Saved data entries:
━━━━━━━━━━

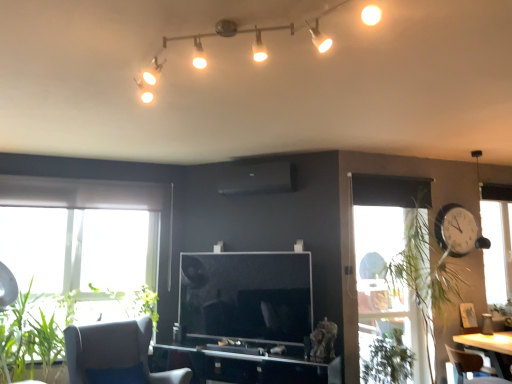
This screenshot has width=512, height=384. What do you see at coordinates (456, 230) in the screenshot?
I see `white plastic clock at right` at bounding box center [456, 230].

What do you see at coordinates (115, 354) in the screenshot?
I see `gray fabric chair at lower left, which appears as the first chair when viewed from the left` at bounding box center [115, 354].

Measure the distance between point (122, 382) and camera.

Point (122, 382) is 11.05 feet from camera.

Measure the distance between point (329,8) and camera.

A distance of 5.86 feet exists between point (329,8) and camera.

This screenshot has width=512, height=384. Identify the location of transparent glass computer desk at center. (254, 362).

What is the approximate width of green leafy plant at right, arranged as the first plant when viewed from the right?

It is 26.34 inches.

Locate an element on the screen. The height and width of the screenshot is (384, 512). white plastic clock at right is located at coordinates (456, 230).

Is green leafy plant at lower right, the second plant in the right-to-left sequence, facing towards green leafy plant at lower left, the 4th plant positioned from the right?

━━━━━━━━━━

> WORK INSTRUCTIONS: Could you arrange the lines of the entries as a numbered list, beginning at the start of the entries and stopping after the line that contains "It is 26.34 inches.", with blank lines and any pictures left out?

> WRITTEN SOLUTION:
1. This screenshot has width=512, height=384. What do you see at coordinates (456, 230) in the screenshot?
2. I see `white plastic clock at right` at bounding box center [456, 230].
3. What do you see at coordinates (115, 354) in the screenshot?
4. I see `gray fabric chair at lower left, which appears as the first chair when viewed from the left` at bounding box center [115, 354].
5. Measure the distance between point (122, 382) and camera.
6. Point (122, 382) is 11.05 feet from camera.
7. Measure the distance between point (329,8) and camera.
8. A distance of 5.86 feet exists between point (329,8) and camera.
9. This screenshot has width=512, height=384. Identify the location of transparent glass computer desk at center. (254, 362).
10. What is the approximate width of green leafy plant at right, arranged as the first plant when viewed from the right?
11. It is 26.34 inches.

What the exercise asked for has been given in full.